* **Exercise data**
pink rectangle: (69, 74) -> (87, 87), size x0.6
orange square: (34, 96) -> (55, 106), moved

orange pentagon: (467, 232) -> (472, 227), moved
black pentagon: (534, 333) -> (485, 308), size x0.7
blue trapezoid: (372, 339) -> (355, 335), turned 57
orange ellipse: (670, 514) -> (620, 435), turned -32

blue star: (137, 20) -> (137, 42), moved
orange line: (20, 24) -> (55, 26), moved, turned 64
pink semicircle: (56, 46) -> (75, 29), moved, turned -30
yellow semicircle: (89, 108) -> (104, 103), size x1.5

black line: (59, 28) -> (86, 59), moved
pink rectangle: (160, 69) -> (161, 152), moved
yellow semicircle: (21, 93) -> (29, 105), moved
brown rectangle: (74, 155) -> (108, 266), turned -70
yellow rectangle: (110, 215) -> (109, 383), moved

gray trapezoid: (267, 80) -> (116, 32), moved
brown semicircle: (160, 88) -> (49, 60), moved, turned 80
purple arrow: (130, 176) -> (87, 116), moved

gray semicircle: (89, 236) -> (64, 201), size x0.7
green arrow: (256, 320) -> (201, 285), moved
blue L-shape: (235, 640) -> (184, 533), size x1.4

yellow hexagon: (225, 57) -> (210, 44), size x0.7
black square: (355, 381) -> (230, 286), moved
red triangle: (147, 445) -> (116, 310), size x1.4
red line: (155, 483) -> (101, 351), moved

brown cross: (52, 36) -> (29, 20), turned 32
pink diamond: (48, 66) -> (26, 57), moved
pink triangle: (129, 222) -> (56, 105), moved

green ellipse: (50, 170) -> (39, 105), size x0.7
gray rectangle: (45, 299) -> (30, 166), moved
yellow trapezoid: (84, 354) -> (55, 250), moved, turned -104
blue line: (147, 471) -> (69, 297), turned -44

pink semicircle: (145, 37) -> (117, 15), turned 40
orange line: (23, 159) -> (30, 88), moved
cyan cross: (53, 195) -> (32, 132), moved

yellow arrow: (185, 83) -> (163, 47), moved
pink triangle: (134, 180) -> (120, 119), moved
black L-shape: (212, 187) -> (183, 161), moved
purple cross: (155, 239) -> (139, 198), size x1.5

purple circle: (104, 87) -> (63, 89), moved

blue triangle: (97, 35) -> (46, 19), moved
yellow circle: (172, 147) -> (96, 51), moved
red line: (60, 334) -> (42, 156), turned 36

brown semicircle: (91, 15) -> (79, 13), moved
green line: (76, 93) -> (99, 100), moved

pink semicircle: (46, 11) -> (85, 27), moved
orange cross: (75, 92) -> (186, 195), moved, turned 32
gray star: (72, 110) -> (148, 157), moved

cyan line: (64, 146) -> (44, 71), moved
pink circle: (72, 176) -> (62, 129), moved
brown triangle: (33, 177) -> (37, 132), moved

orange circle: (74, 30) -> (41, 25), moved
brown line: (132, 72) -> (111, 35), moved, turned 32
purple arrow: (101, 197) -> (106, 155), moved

* **Task**
Would you please write out, exactly and with no other lines, the stretch of the listing above from the line containing "pink rectangle: (160, 69)" through the line containing "red triangle: (147, 445)"?

* **Solution to the problem**
pink rectangle: (160, 69) -> (161, 152), moved
yellow semicircle: (21, 93) -> (29, 105), moved
brown rectangle: (74, 155) -> (108, 266), turned -70
yellow rectangle: (110, 215) -> (109, 383), moved

gray trapezoid: (267, 80) -> (116, 32), moved
brown semicircle: (160, 88) -> (49, 60), moved, turned 80
purple arrow: (130, 176) -> (87, 116), moved

gray semicircle: (89, 236) -> (64, 201), size x0.7
green arrow: (256, 320) -> (201, 285), moved
blue L-shape: (235, 640) -> (184, 533), size x1.4

yellow hexagon: (225, 57) -> (210, 44), size x0.7
black square: (355, 381) -> (230, 286), moved
red triangle: (147, 445) -> (116, 310), size x1.4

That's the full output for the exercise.